### Task instructions
Give all of the records again precisely, excluding whatever pictures they contain.

### The data

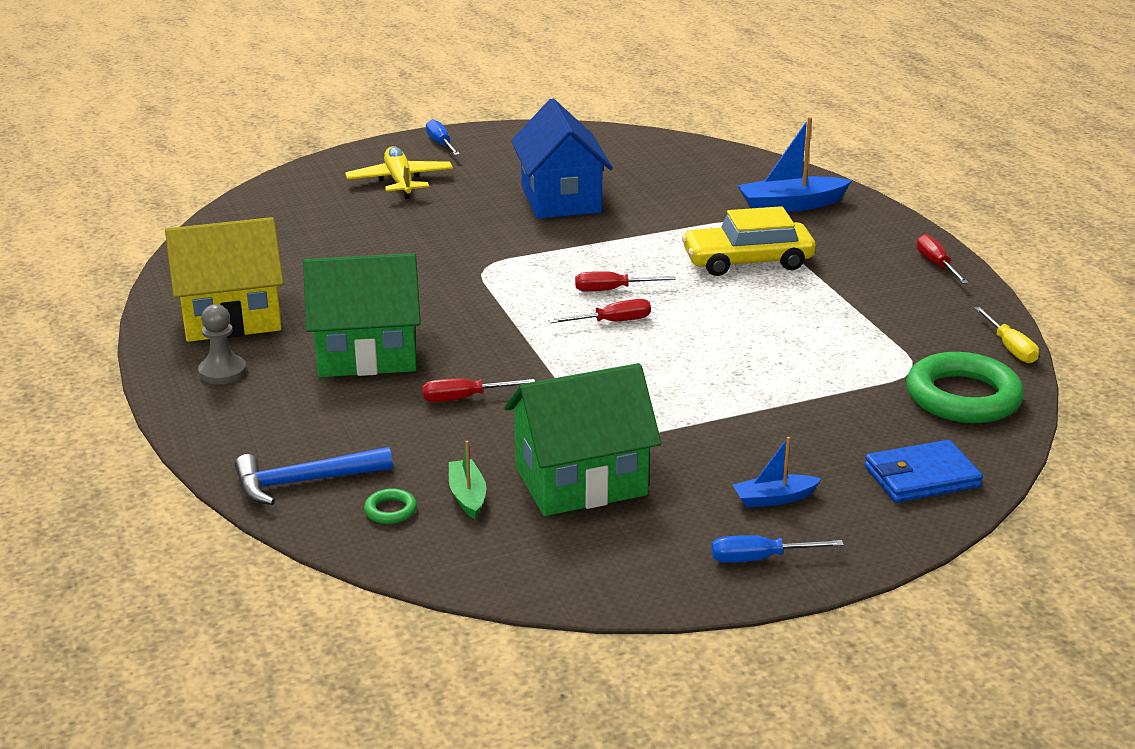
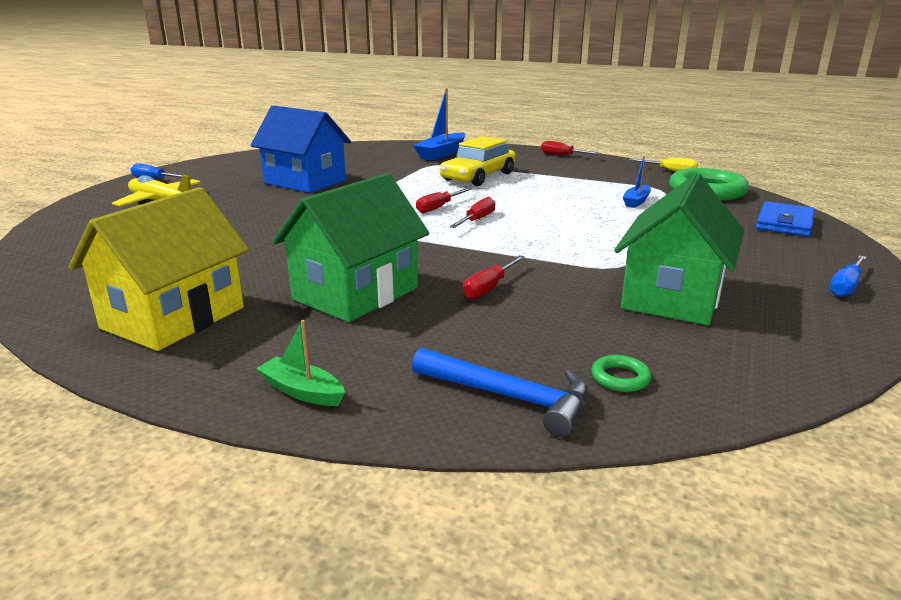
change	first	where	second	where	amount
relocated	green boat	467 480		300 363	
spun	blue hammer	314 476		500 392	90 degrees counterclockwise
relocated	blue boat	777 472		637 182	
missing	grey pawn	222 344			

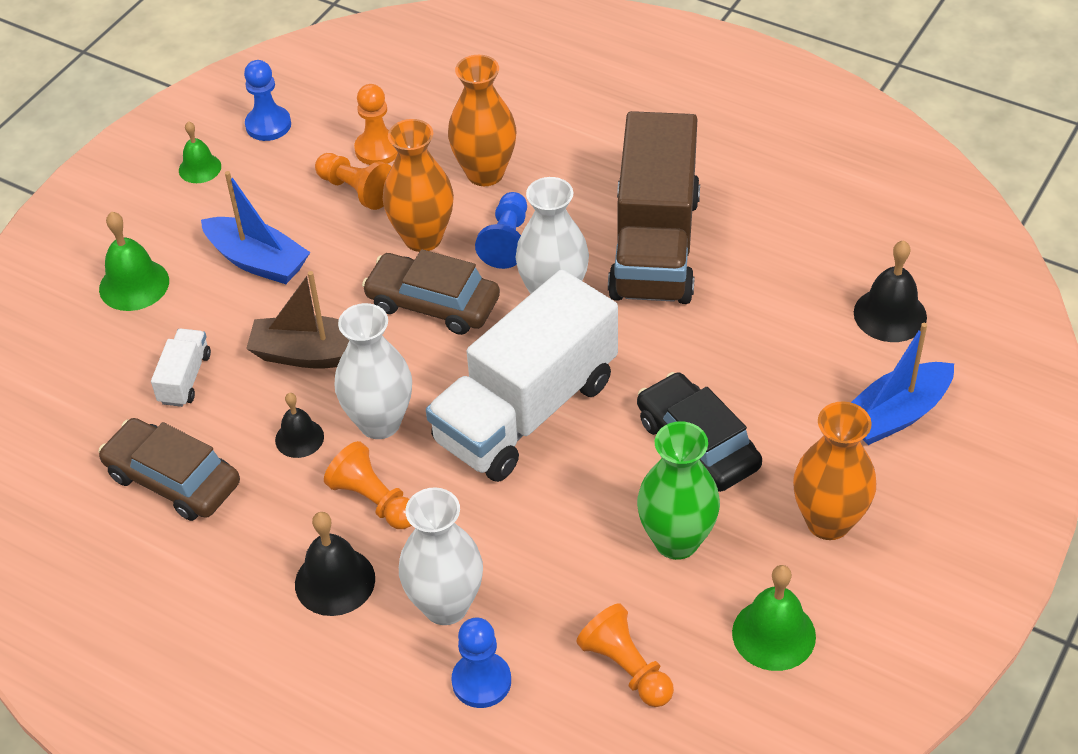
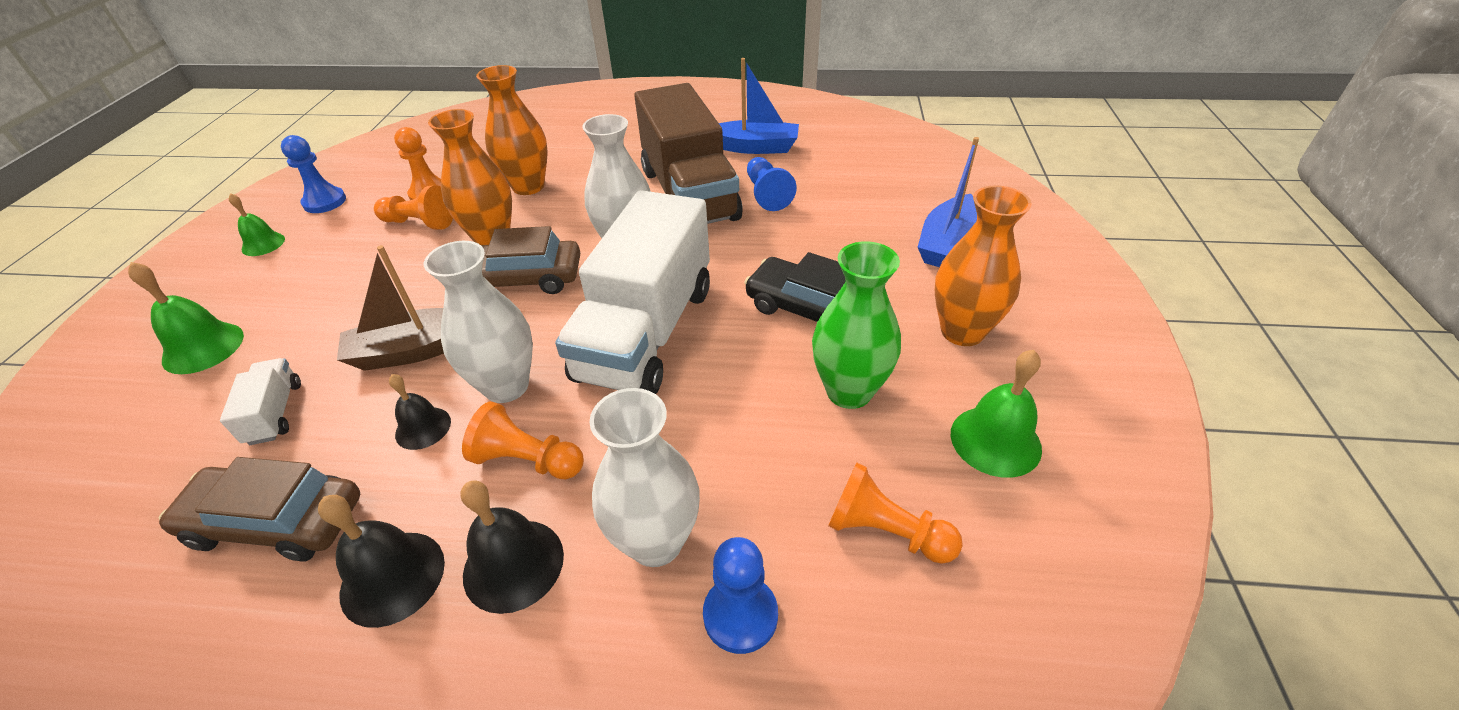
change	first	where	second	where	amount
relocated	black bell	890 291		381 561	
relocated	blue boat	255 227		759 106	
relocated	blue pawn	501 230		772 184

### Exercise response
change	first	where	second	where	amount
relocated	green boat	467 480		300 363	
spun	blue hammer	314 476		500 392	90 degrees counterclockwise
relocated	blue boat	777 472		637 182	
missing	grey pawn	222 344			

change	first	where	second	where	amount
relocated	black bell	890 291		381 561	
relocated	blue boat	255 227		759 106	
relocated	blue pawn	501 230		772 184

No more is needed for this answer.